**Work instructions:** Every line between the one containing "J103 pin 2: AC2 -> GND" and the last line of the data, both included, is to be set down exactly, and pictures are to be omitted.
╔══
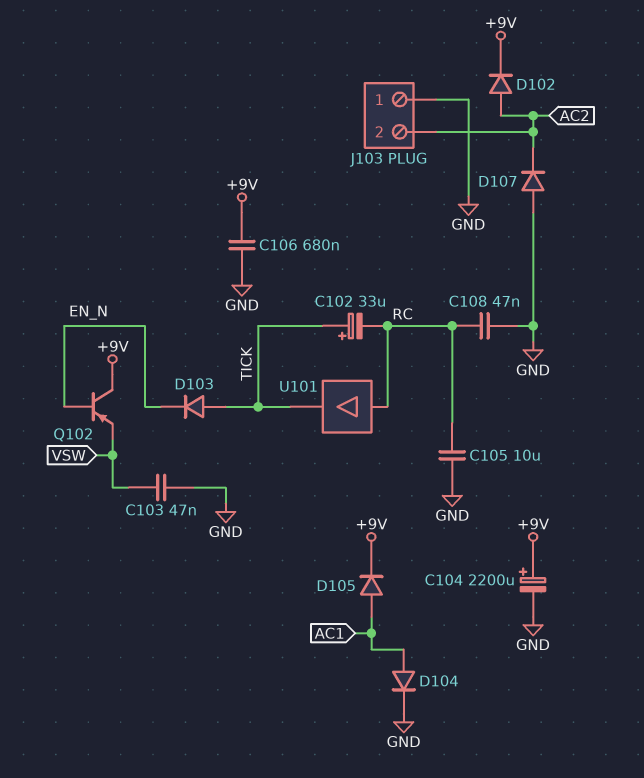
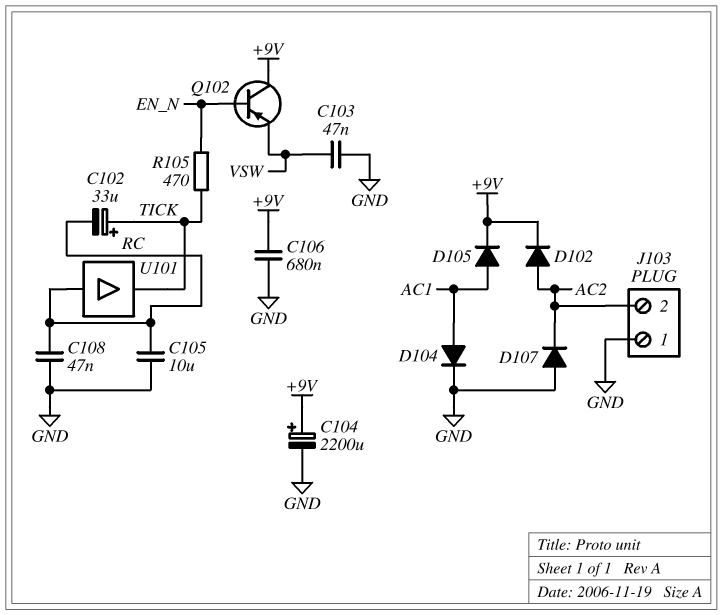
D103: diode (A TICK, K EN_N) -> none
R105: none -> 470 (EN_N, TICK)

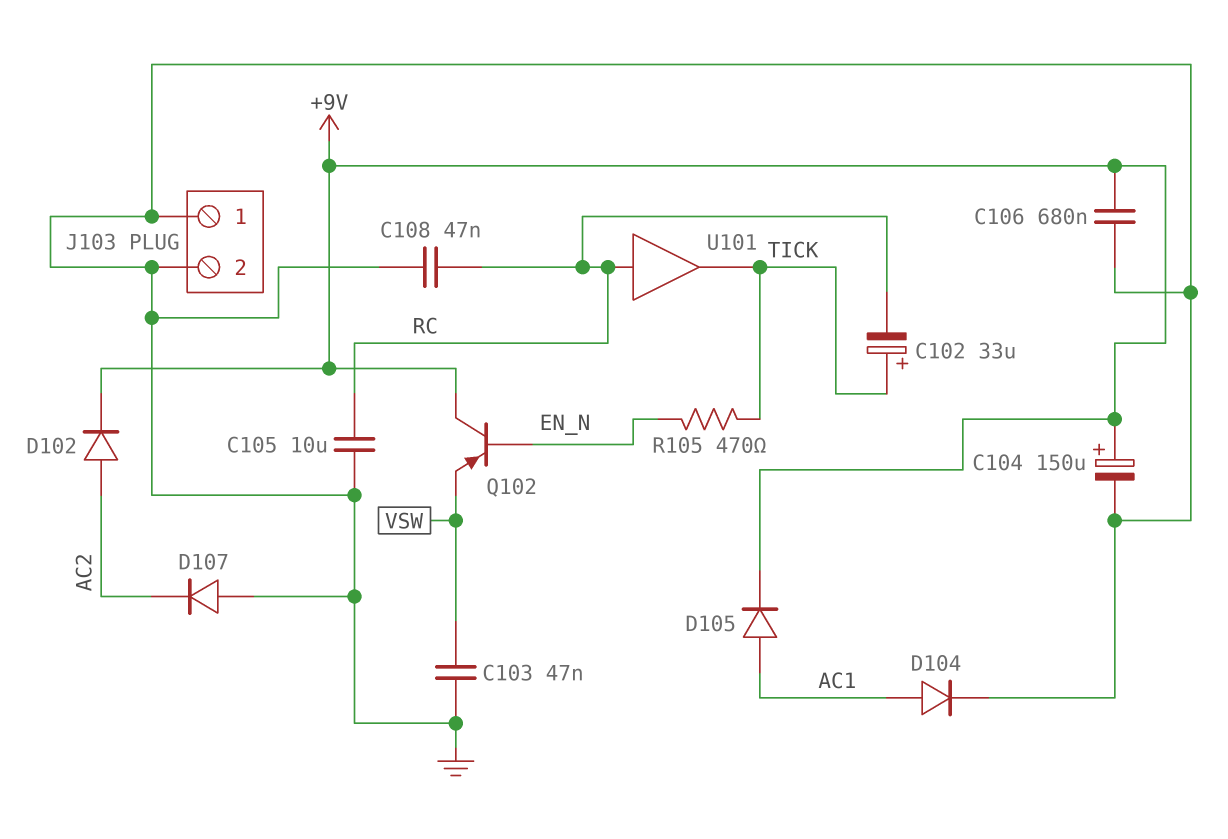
C104: 2200uF (plus +9V, minus GND) -> 150uF (plus +9V, minus GND)
J103 pin 2: AC2 -> GND

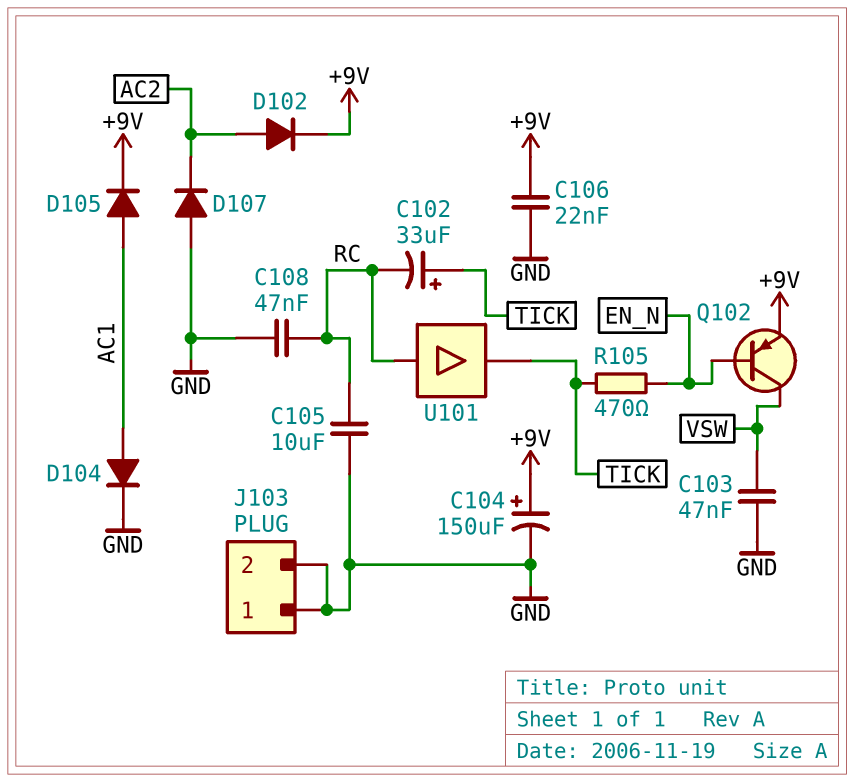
C106: 680nF (+9V, GND) -> 22nF (+9V, GND)
Q102: PNP (B EN_N, C +9V, E VSW) -> PNP (B EN_N, C VSW, E +9V)

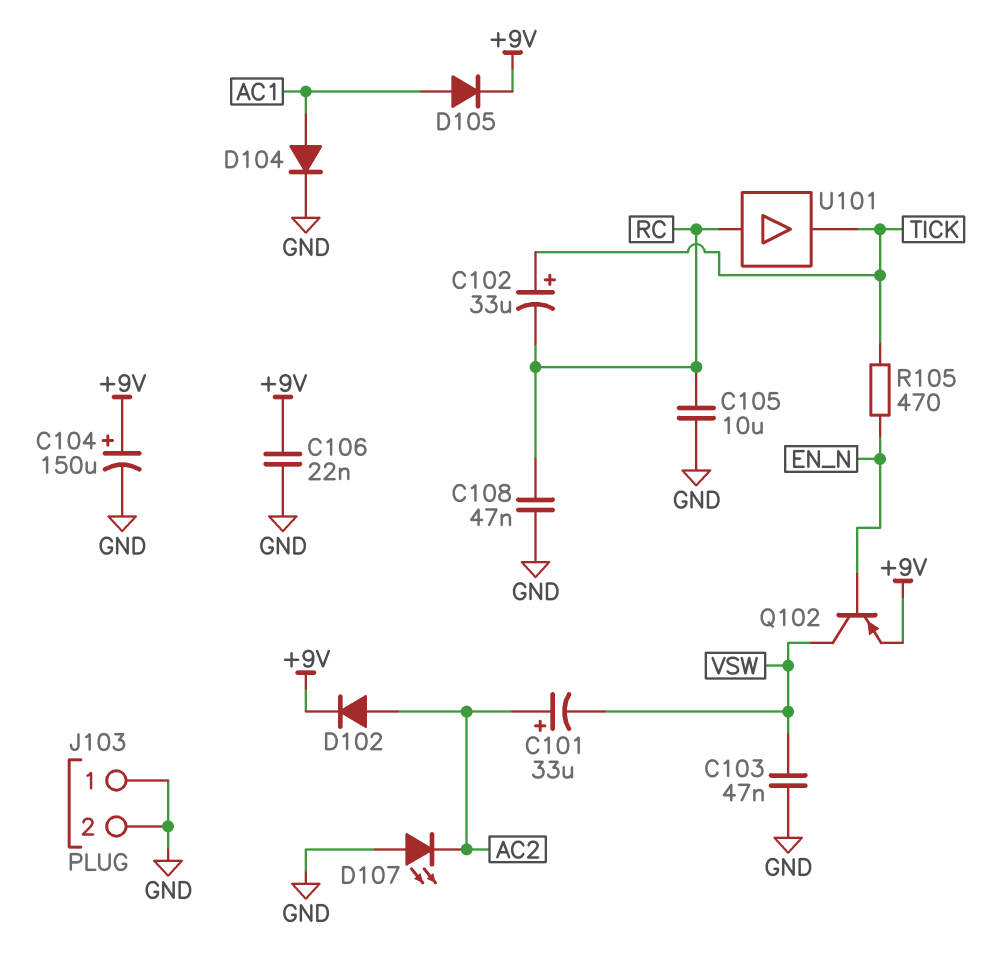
C101: none -> 33uF (plus AC2, minus VSW)
D107: diode (A GND, K AC2) -> LED (A GND, K AC2)

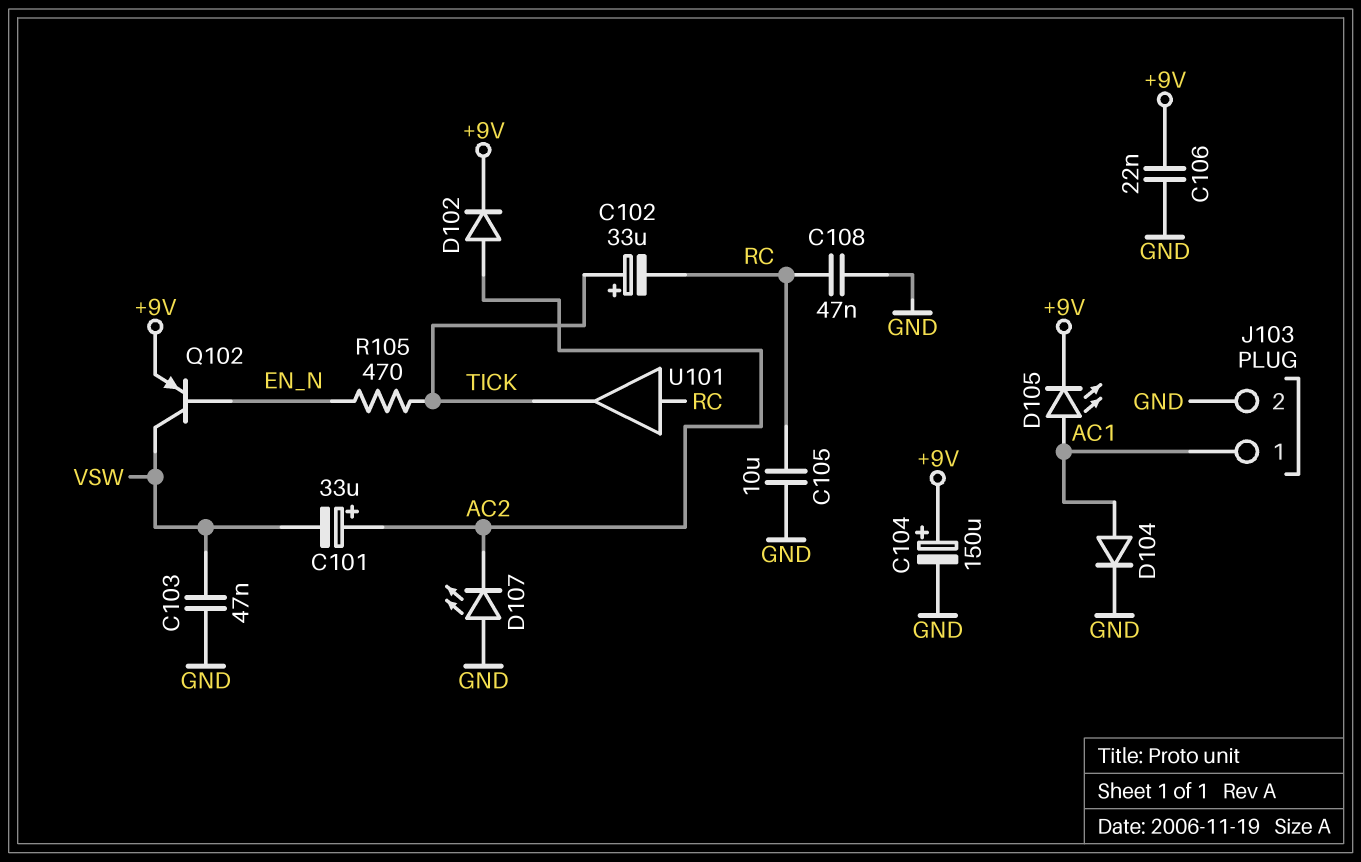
D105: diode (A AC1, K +9V) -> LED (A AC1, K +9V)
J103 pin 1: GND -> AC1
╚══
**Reply to the task:**
J103 pin 2: AC2 -> GND

C106: 680nF (+9V, GND) -> 22nF (+9V, GND)
Q102: PNP (B EN_N, C +9V, E VSW) -> PNP (B EN_N, C VSW, E +9V)

C101: none -> 33uF (plus AC2, minus VSW)
D107: diode (A GND, K AC2) -> LED (A GND, K AC2)

D105: diode (A AC1, K +9V) -> LED (A AC1, K +9V)
J103 pin 1: GND -> AC1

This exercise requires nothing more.